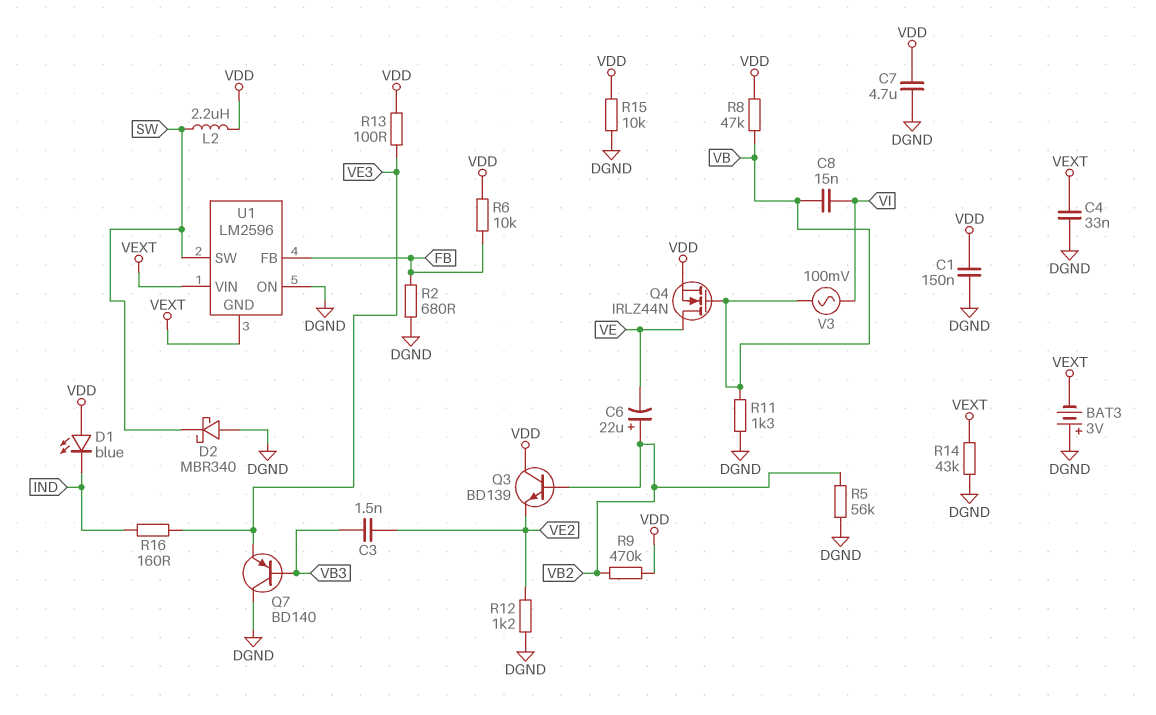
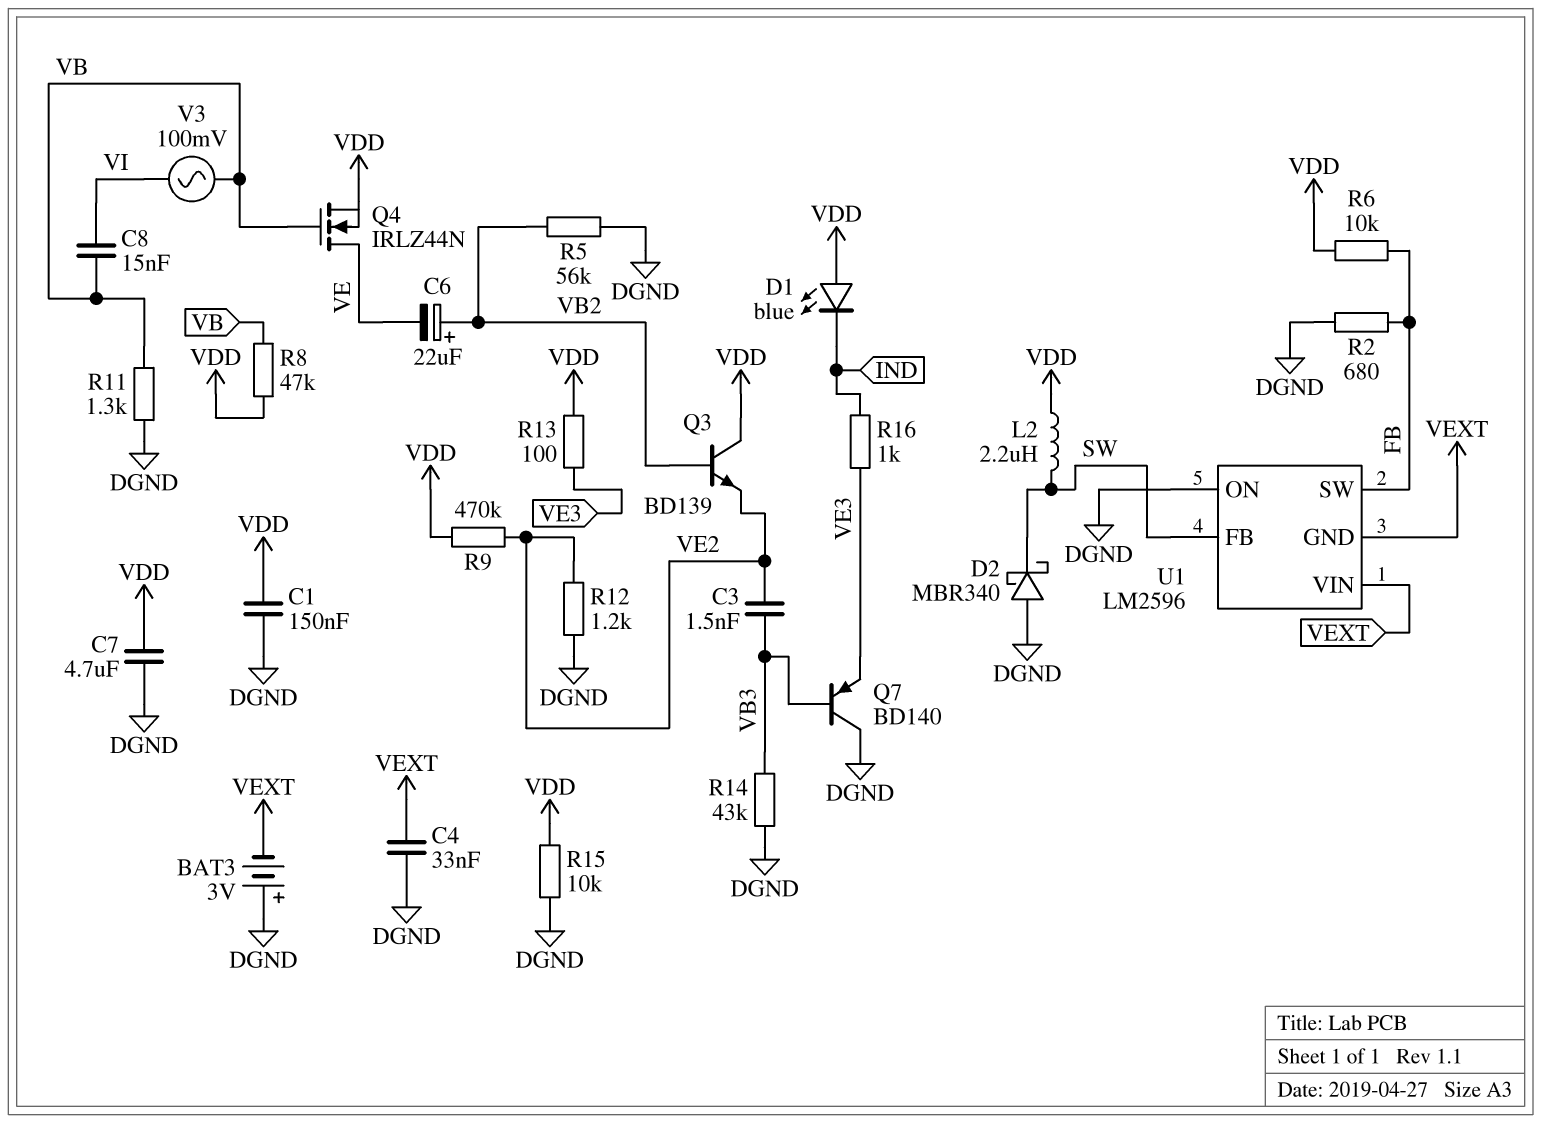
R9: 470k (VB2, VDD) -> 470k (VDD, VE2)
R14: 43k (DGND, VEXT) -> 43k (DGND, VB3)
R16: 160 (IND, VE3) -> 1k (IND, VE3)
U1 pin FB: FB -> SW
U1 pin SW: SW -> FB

------------------------------------------------

Your instructions. Across the whole listing, reproduce each line verbatim and exclude every picture.

Result of this task.
R9: 470k (VB2, VDD) -> 470k (VDD, VE2)
R14: 43k (DGND, VEXT) -> 43k (DGND, VB3)
R16: 160 (IND, VE3) -> 1k (IND, VE3)
U1 pin FB: FB -> SW
U1 pin SW: SW -> FB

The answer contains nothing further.